### WHAT YOU HAVE TO DO
Using the listing below, give the number of lines where "camera" appears, and nothing else.

### DATA PROVIDED
_ _ _ _
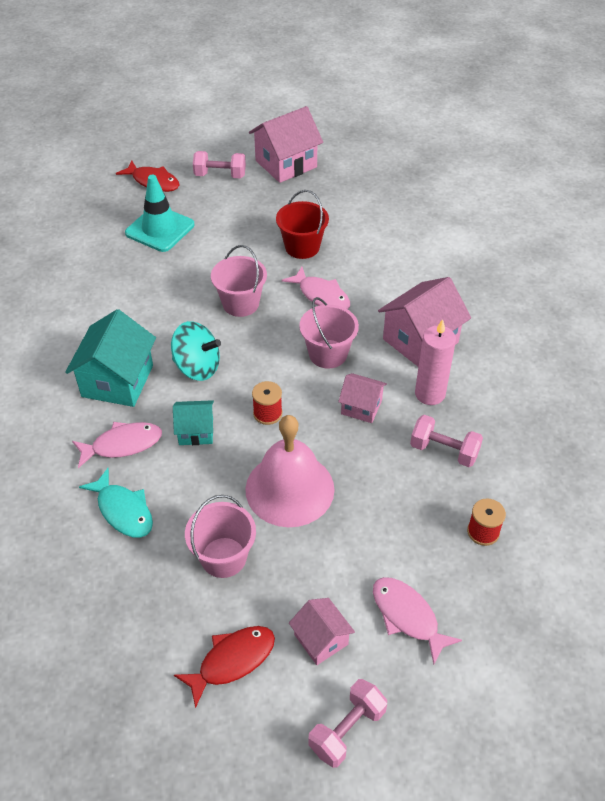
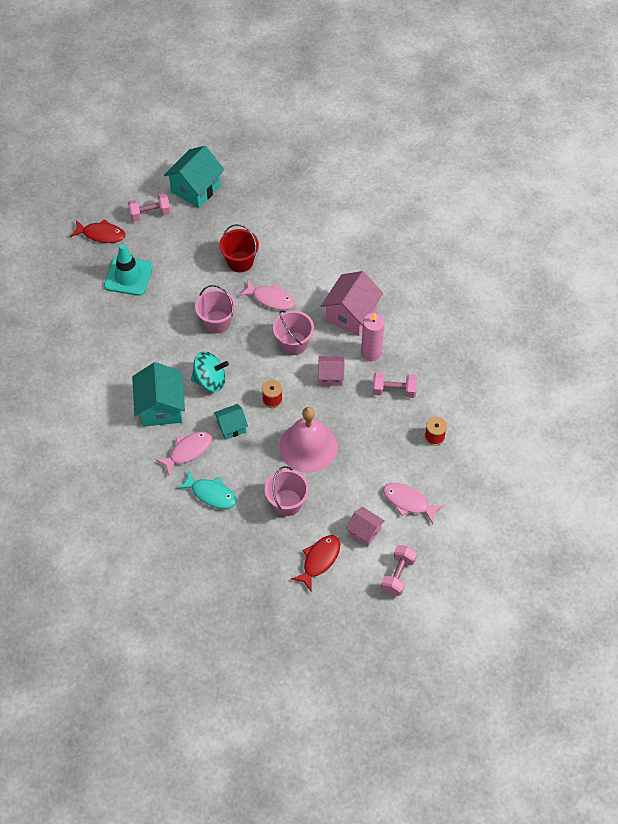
camera: 20 degrees left, 10 degrees up
(286, 164) = (196, 188): pink house -> turquoise house

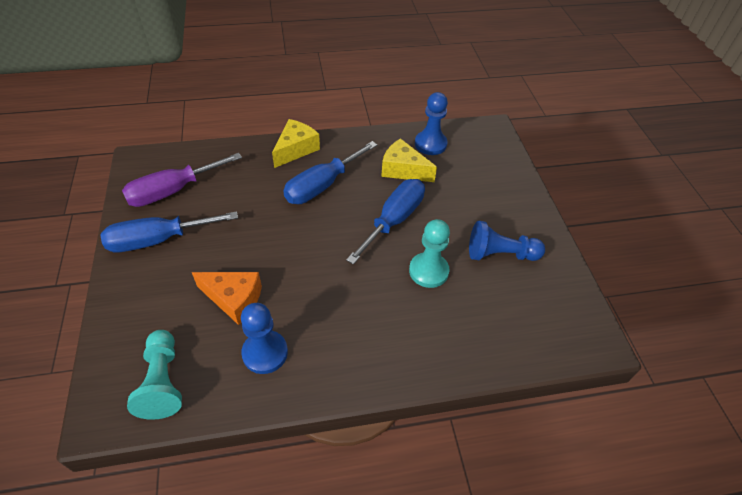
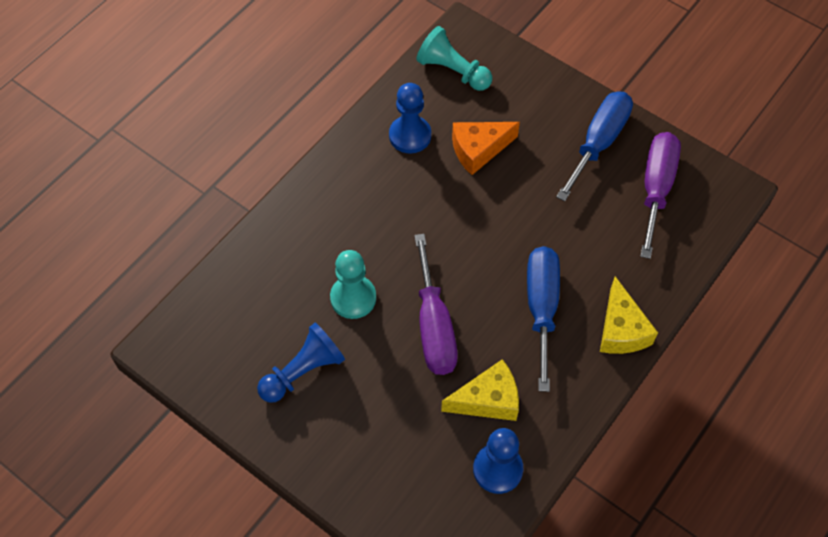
camera: 140 degrees right, 10 degrees up
(394, 220) = (434, 326): blue screwdriver -> purple screwdriver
_ _ _ _
### ANSWER SPACE
2